(Dataset entries)
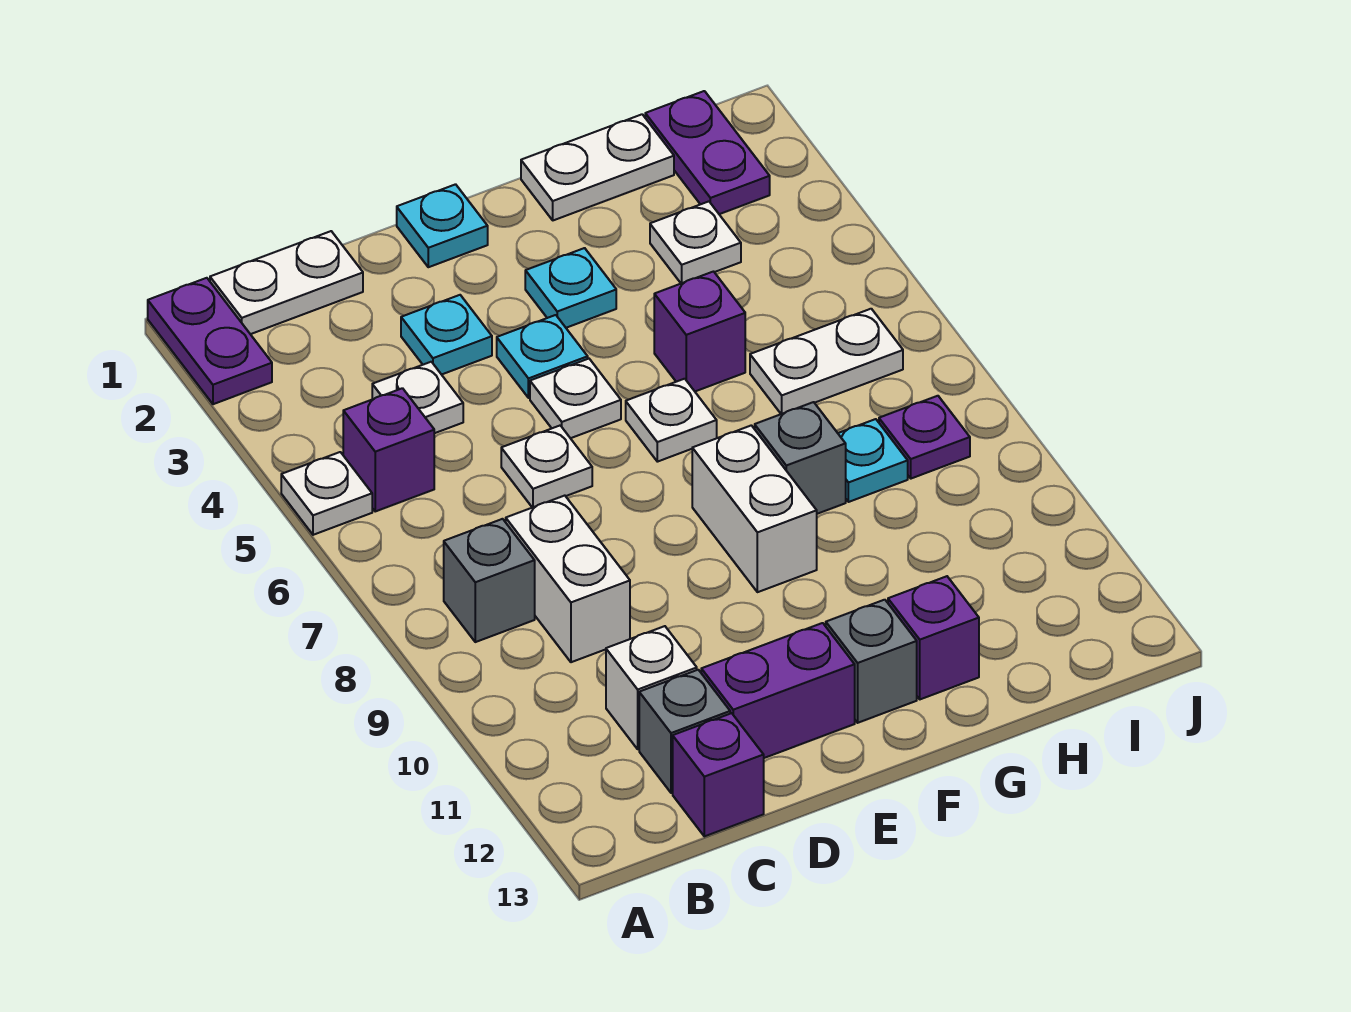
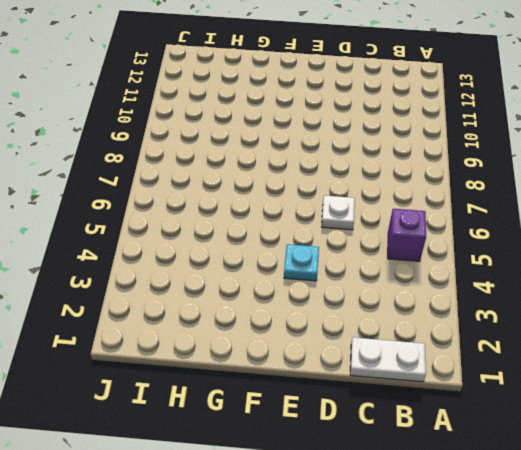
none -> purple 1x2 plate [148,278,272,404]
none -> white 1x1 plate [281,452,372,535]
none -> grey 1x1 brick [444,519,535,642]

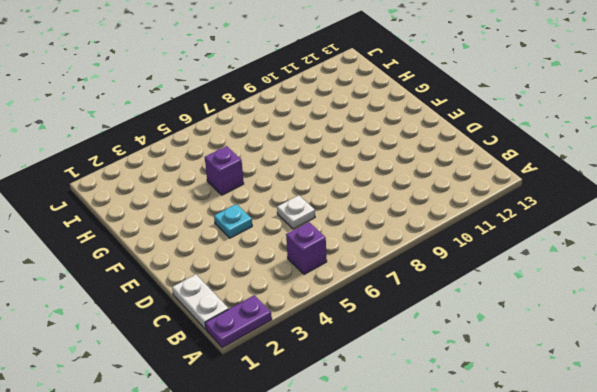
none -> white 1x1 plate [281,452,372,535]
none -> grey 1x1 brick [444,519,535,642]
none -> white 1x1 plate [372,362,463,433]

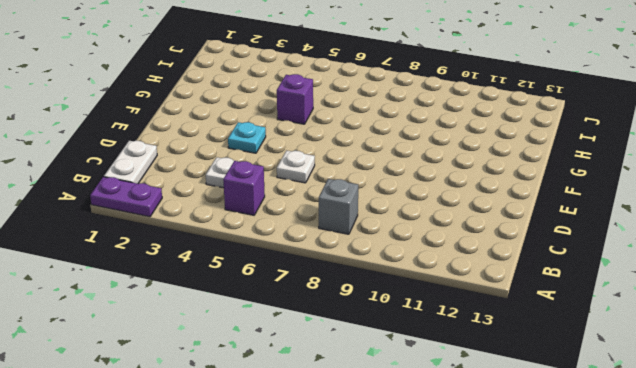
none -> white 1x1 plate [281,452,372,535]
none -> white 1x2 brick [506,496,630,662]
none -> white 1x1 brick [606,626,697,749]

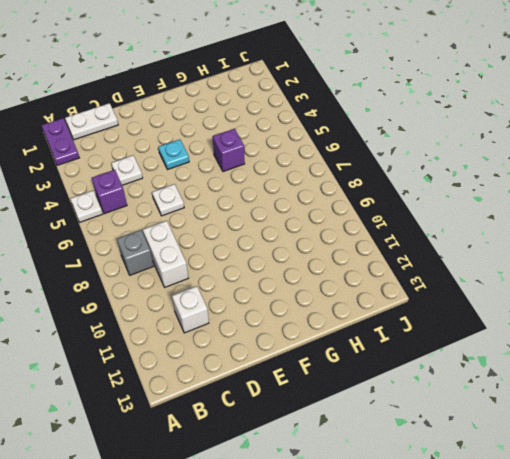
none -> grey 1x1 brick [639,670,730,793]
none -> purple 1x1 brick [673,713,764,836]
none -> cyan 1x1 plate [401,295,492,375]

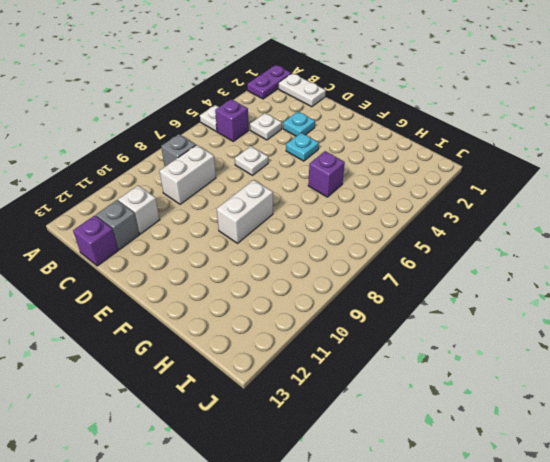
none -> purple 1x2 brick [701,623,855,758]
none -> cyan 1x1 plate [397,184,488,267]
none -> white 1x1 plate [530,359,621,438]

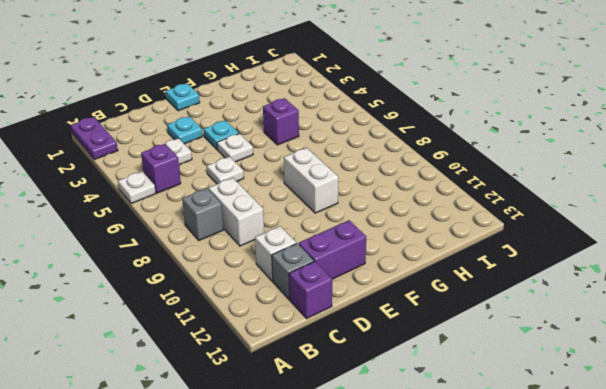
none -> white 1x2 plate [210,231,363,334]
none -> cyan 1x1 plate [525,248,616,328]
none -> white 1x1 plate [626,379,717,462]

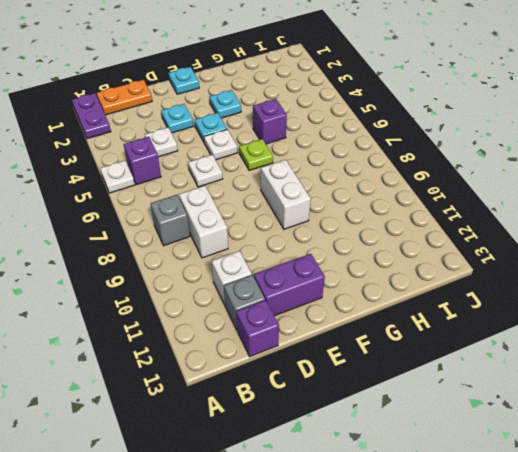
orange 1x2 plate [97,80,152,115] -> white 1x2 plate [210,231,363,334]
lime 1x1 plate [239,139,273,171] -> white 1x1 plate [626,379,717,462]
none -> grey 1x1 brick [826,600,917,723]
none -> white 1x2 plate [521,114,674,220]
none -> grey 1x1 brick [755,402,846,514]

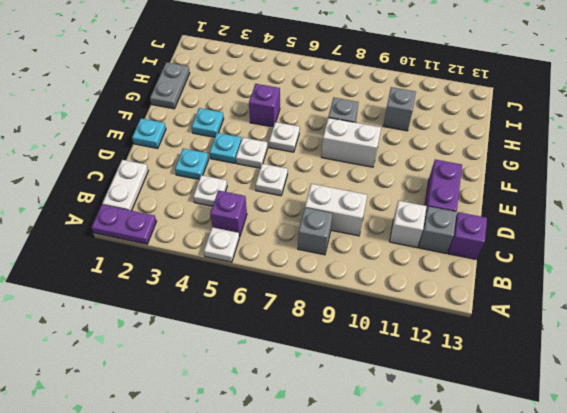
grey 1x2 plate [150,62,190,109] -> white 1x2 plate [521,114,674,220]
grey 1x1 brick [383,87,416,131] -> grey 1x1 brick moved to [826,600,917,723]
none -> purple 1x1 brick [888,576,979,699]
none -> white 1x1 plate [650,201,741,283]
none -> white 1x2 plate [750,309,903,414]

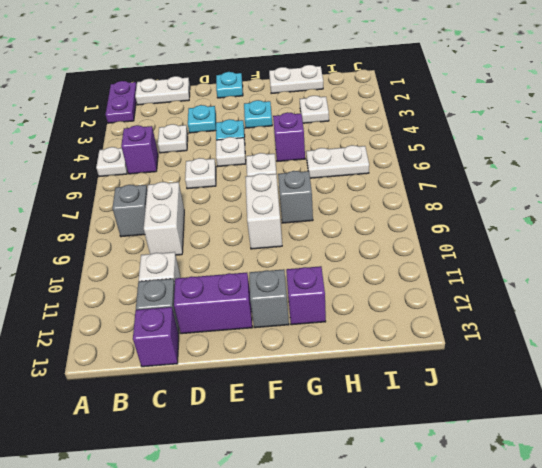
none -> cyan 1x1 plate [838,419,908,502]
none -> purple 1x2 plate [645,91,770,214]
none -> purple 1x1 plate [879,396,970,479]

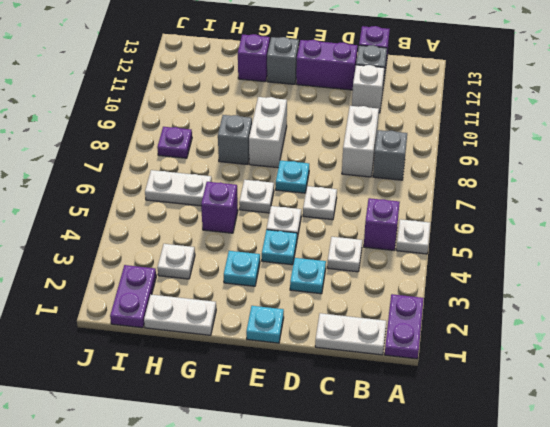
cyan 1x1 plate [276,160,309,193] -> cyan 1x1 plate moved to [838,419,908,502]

• _EXERCISE_
Using the data above, output the line that has "none -> cyan 1x1 plate [525,248,616,328]", the line that has "none -> purple 1x1 plate [879,396,970,479]", and whatever lines fall between, each exactly as it stands and without pictures.

• _YOUR RESPONSE_
none -> cyan 1x1 plate [525,248,616,328]
none -> white 1x1 plate [626,379,717,462]

orange 1x2 plate [97,80,152,115] -> white 1x2 plate [210,231,363,334]
lime 1x1 plate [239,139,273,171] -> white 1x1 plate [626,379,717,462]
none -> grey 1x1 brick [826,600,917,723]
none -> white 1x2 plate [521,114,674,220]
none -> grey 1x1 brick [755,402,846,514]

grey 1x2 plate [150,62,190,109] -> white 1x2 plate [521,114,674,220]
grey 1x1 brick [383,87,416,131] -> grey 1x1 brick moved to [826,600,917,723]
none -> purple 1x1 brick [888,576,979,699]
none -> white 1x1 plate [650,201,741,283]
none -> white 1x2 plate [750,309,903,414]

none -> cyan 1x1 plate [838,419,908,502]
none -> purple 1x2 plate [645,91,770,214]
none -> purple 1x1 plate [879,396,970,479]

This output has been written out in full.